Dataset excerpts:

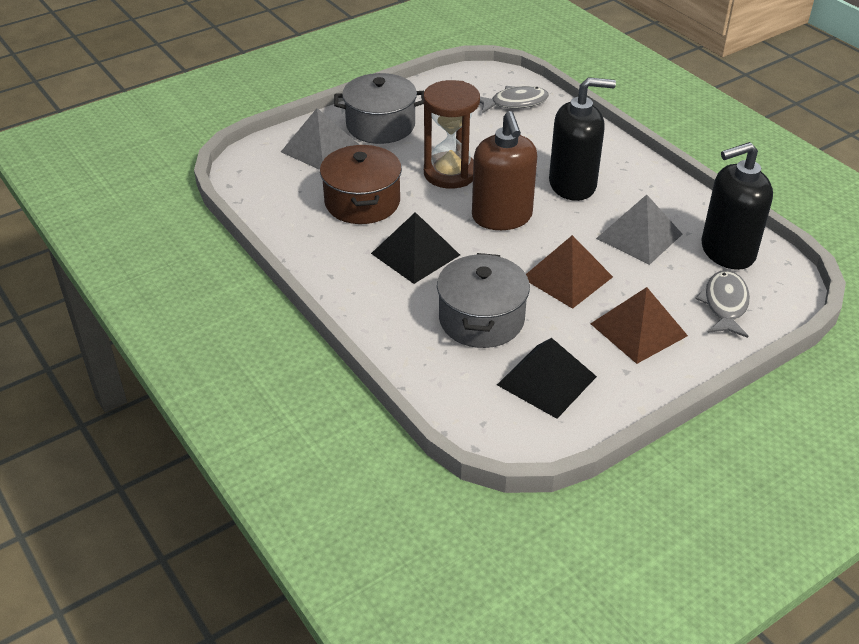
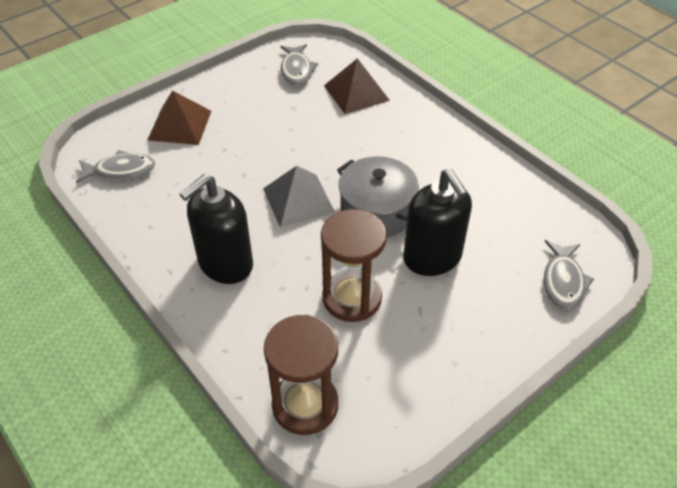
black pyramid: 2 -> 0
brown hourglass: 1 -> 2
brown pot: 1 -> 0
brown soap dispenser: 1 -> 0
grey fish: 2 -> 3
grey pot: 2 -> 1
grey pyramid: 2 -> 1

• Your task: Output the line bearing "brown soap dispenser: 1 -> 0" along with all the lines after it through the end of the entries, exactly, and no other lines.

• Finished task:
brown soap dispenser: 1 -> 0
grey fish: 2 -> 3
grey pot: 2 -> 1
grey pyramid: 2 -> 1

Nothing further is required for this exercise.